→ TASK INPUTS:
=== Section Start ===

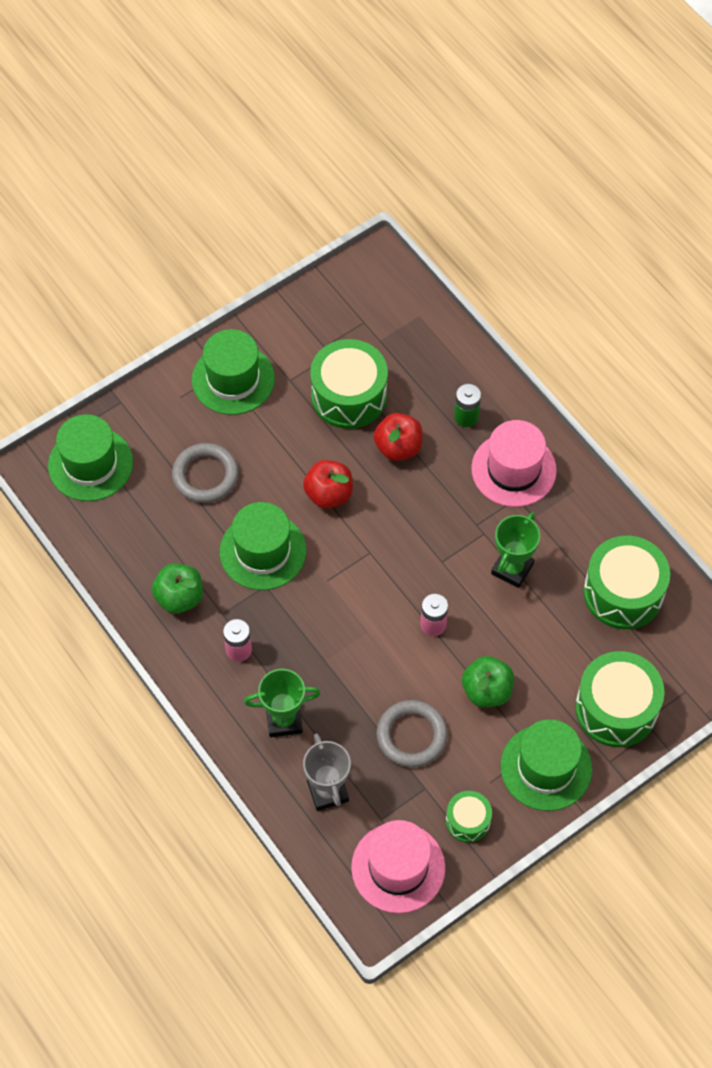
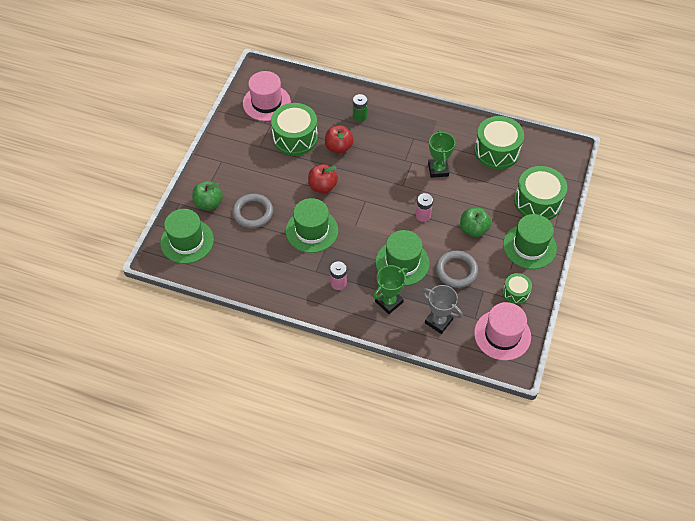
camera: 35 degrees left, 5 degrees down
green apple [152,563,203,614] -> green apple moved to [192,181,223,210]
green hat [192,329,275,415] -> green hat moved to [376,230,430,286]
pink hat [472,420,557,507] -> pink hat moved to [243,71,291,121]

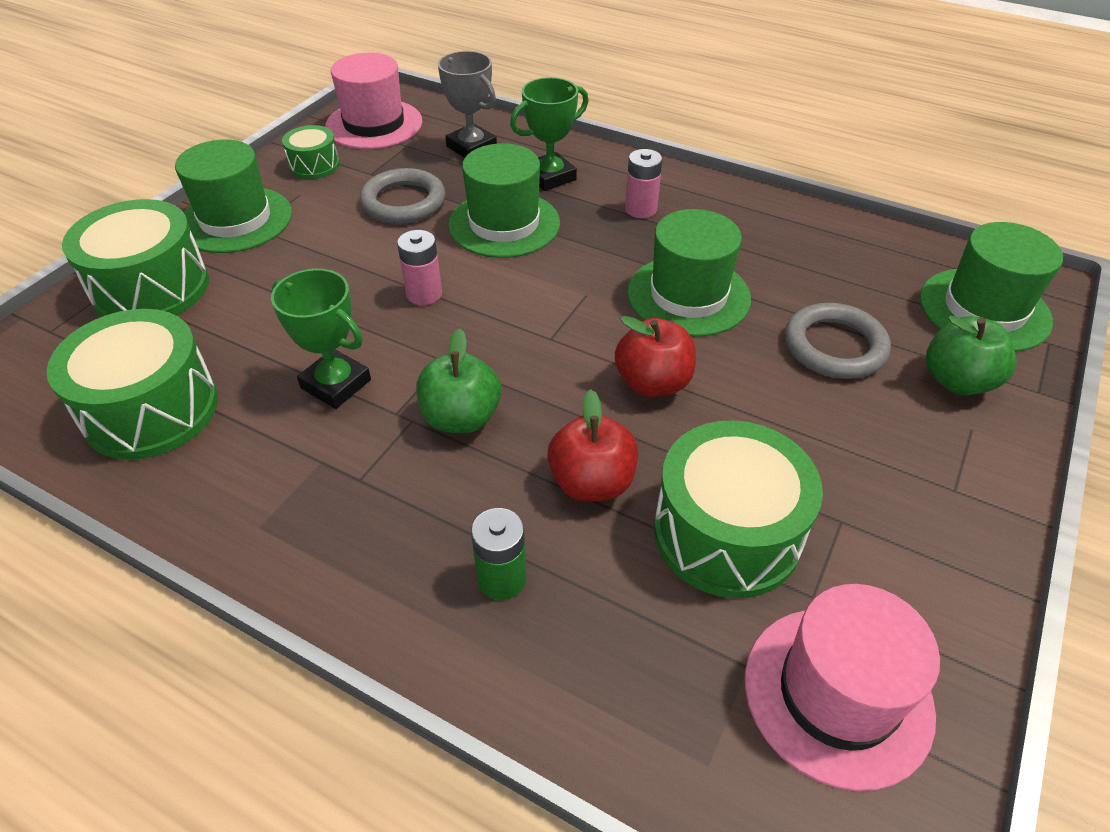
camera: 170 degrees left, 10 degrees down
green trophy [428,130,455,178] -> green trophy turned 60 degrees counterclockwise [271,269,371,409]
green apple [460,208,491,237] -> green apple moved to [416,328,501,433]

=== Section End ===

→ ACTIVITY: An exact transcription of the listing is required, and it must contain no pictures.

→ RESULT BELOW:
camera: 35 degrees left, 5 degrees down
green apple [152,563,203,614] -> green apple moved to [192,181,223,210]
green hat [192,329,275,415] -> green hat moved to [376,230,430,286]
pink hat [472,420,557,507] -> pink hat moved to [243,71,291,121]

camera: 170 degrees left, 10 degrees down
green trophy [428,130,455,178] -> green trophy turned 60 degrees counterclockwise [271,269,371,409]
green apple [460,208,491,237] -> green apple moved to [416,328,501,433]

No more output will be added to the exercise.